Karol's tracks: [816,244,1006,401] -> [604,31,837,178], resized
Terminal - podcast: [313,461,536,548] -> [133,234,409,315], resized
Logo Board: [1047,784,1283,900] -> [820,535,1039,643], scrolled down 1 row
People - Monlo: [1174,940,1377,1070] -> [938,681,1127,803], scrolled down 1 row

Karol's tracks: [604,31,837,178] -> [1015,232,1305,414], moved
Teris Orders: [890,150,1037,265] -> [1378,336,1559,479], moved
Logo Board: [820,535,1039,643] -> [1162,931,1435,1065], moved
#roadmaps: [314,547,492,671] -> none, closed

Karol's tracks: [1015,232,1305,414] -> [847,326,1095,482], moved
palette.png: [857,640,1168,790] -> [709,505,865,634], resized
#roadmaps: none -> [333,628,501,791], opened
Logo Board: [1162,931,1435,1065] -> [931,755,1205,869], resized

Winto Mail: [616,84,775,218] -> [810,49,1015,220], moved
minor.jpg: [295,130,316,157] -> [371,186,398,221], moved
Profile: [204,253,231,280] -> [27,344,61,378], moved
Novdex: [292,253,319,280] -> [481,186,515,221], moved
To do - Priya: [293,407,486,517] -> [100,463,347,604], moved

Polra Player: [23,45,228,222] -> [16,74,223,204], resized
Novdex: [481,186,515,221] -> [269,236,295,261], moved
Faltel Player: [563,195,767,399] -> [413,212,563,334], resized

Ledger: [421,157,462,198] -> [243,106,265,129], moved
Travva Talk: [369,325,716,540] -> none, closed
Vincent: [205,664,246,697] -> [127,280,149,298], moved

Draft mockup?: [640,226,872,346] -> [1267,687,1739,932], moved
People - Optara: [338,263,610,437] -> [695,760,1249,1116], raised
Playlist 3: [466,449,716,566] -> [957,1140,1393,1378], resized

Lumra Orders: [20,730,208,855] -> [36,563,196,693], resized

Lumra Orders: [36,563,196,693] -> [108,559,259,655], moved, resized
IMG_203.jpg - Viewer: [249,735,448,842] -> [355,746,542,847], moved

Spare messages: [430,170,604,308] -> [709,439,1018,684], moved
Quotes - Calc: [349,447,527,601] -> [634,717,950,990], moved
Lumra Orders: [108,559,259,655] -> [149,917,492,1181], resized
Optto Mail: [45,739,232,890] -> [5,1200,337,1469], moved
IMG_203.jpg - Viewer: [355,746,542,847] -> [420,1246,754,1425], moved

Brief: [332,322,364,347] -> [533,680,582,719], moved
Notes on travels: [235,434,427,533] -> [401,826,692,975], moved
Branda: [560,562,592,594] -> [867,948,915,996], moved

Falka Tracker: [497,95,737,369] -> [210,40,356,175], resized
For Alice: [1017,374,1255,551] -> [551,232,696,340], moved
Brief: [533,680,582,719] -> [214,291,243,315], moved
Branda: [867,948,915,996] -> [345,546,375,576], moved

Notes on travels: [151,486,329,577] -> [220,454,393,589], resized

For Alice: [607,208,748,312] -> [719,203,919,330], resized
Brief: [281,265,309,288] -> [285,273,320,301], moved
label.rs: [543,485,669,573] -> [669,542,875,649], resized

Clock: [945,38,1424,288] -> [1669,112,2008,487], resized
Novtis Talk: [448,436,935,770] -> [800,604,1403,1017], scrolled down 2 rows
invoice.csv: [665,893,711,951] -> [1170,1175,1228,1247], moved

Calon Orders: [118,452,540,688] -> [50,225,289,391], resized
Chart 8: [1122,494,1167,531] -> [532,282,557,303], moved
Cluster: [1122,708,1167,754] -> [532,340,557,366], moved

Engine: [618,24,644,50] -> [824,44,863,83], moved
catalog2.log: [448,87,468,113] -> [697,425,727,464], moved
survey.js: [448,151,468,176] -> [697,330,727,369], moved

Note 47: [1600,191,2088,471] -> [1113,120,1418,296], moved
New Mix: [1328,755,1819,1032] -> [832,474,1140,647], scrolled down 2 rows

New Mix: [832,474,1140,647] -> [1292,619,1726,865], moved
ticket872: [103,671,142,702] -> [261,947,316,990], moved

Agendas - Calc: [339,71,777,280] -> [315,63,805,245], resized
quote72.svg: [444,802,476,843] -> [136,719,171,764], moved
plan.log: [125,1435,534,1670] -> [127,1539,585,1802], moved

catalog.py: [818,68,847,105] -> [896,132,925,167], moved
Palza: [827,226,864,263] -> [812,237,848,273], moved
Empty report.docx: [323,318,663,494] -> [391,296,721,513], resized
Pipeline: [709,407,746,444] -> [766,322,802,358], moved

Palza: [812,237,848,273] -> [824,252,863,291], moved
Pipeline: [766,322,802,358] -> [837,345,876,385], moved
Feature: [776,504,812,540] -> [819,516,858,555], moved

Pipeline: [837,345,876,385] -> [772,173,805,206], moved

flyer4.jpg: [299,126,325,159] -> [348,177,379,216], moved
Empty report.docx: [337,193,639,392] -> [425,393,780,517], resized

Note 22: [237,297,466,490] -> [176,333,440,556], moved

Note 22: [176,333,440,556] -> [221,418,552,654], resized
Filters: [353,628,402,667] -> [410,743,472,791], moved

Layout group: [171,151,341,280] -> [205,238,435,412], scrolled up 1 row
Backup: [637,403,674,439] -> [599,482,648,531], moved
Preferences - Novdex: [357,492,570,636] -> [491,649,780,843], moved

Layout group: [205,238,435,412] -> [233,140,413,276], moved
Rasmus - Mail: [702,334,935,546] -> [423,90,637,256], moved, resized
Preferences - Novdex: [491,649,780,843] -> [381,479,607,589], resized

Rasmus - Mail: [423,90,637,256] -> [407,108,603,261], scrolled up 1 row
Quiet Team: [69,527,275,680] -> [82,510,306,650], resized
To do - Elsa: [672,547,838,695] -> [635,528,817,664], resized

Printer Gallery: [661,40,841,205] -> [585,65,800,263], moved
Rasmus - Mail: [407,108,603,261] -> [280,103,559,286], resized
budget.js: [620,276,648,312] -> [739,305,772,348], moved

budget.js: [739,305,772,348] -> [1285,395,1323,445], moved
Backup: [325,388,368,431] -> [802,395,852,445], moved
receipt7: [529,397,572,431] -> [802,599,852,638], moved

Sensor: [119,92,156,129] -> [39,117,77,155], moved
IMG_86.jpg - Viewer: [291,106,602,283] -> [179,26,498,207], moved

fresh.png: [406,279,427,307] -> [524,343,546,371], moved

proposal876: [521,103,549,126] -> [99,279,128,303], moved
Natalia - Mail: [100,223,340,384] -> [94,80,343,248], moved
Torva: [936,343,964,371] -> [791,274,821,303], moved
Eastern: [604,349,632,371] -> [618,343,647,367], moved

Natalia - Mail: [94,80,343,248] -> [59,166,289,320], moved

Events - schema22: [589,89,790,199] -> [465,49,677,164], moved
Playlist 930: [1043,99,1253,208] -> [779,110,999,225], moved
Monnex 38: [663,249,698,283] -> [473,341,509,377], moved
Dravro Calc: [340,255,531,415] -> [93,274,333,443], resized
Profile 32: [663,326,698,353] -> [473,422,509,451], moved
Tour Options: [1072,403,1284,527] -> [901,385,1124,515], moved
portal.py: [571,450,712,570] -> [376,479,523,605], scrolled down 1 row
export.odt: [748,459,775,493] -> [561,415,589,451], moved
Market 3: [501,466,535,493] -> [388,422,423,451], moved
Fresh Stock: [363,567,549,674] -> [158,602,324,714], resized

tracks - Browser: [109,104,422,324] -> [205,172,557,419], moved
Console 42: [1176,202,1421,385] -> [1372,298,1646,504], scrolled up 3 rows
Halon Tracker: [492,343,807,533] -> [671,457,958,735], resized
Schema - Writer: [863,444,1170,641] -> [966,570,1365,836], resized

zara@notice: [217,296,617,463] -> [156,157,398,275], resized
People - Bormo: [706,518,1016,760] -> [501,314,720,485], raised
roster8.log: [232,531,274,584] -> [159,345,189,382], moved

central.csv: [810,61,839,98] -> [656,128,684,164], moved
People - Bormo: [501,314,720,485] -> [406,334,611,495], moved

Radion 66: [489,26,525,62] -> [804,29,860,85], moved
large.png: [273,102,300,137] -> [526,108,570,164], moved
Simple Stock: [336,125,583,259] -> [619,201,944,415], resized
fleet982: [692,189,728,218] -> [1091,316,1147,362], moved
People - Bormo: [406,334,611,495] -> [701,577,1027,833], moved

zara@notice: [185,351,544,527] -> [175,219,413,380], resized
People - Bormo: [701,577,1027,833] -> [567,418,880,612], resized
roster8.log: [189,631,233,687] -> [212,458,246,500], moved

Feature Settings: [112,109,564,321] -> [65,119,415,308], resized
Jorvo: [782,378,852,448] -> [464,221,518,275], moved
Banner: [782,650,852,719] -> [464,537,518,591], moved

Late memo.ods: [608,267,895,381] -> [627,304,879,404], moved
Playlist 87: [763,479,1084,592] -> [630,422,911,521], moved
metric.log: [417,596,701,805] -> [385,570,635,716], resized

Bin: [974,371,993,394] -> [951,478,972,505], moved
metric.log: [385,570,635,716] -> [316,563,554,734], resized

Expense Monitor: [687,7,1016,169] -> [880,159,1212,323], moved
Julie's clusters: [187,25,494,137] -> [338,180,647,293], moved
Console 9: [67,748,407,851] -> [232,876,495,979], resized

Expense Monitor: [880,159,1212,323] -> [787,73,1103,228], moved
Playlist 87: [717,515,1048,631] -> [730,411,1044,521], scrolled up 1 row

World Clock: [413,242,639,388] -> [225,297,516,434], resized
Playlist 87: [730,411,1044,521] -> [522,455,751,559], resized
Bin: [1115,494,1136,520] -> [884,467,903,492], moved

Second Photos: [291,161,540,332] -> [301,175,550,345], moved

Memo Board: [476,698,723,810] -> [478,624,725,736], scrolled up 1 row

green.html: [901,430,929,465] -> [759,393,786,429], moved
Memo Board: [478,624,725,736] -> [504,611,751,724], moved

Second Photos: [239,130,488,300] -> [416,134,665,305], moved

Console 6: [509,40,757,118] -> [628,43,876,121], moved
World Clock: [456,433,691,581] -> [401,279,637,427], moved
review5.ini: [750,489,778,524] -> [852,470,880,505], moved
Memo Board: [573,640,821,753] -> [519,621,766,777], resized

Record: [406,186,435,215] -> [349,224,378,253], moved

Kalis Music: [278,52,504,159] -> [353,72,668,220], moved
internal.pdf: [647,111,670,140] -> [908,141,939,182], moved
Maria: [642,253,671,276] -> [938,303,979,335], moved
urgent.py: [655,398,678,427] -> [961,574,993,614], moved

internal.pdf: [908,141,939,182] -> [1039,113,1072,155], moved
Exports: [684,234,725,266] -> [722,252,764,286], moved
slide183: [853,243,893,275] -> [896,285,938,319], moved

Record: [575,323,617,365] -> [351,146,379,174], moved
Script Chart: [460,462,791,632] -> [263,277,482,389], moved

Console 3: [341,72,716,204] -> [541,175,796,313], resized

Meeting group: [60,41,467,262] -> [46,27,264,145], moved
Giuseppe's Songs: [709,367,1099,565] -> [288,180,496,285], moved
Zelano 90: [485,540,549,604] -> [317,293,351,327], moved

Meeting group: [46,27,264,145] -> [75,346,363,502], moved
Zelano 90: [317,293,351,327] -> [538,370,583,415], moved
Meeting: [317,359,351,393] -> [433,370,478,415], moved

##############################

▶ _WHAT THE TASK REQUIRES_:
Scan the lines above for "Feature Settings: [112,109,564,321]" and for "internal.pdf: [908,141,939,182] ->". Repeat exactly the line holding each of them and every line in between.

▶ _RESULT OF THE TASK_:
Feature Settings: [112,109,564,321] -> [65,119,415,308], resized
Jorvo: [782,378,852,448] -> [464,221,518,275], moved
Banner: [782,650,852,719] -> [464,537,518,591], moved

Late memo.ods: [608,267,895,381] -> [627,304,879,404], moved
Playlist 87: [763,479,1084,592] -> [630,422,911,521], moved
metric.log: [417,596,701,805] -> [385,570,635,716], resized

Bin: [974,371,993,394] -> [951,478,972,505], moved
metric.log: [385,570,635,716] -> [316,563,554,734], resized

Expense Monitor: [687,7,1016,169] -> [880,159,1212,323], moved
Julie's clusters: [187,25,494,137] -> [338,180,647,293], moved
Console 9: [67,748,407,851] -> [232,876,495,979], resized

Expense Monitor: [880,159,1212,323] -> [787,73,1103,228], moved
Playlist 87: [717,515,1048,631] -> [730,411,1044,521], scrolled up 1 row

World Clock: [413,242,639,388] -> [225,297,516,434], resized
Playlist 87: [730,411,1044,521] -> [522,455,751,559], resized
Bin: [1115,494,1136,520] -> [884,467,903,492], moved

Second Photos: [291,161,540,332] -> [301,175,550,345], moved

Memo Board: [476,698,723,810] -> [478,624,725,736], scrolled up 1 row

green.html: [901,430,929,465] -> [759,393,786,429], moved
Memo Board: [478,624,725,736] -> [504,611,751,724], moved

Second Photos: [239,130,488,300] -> [416,134,665,305], moved

Console 6: [509,40,757,118] -> [628,43,876,121], moved
World Clock: [456,433,691,581] -> [401,279,637,427], moved
review5.ini: [750,489,778,524] -> [852,470,880,505], moved
Memo Board: [573,640,821,753] -> [519,621,766,777], resized

Record: [406,186,435,215] -> [349,224,378,253], moved

Kalis Music: [278,52,504,159] -> [353,72,668,220], moved
internal.pdf: [647,111,670,140] -> [908,141,939,182], moved
Maria: [642,253,671,276] -> [938,303,979,335], moved
urgent.py: [655,398,678,427] -> [961,574,993,614], moved

internal.pdf: [908,141,939,182] -> [1039,113,1072,155], moved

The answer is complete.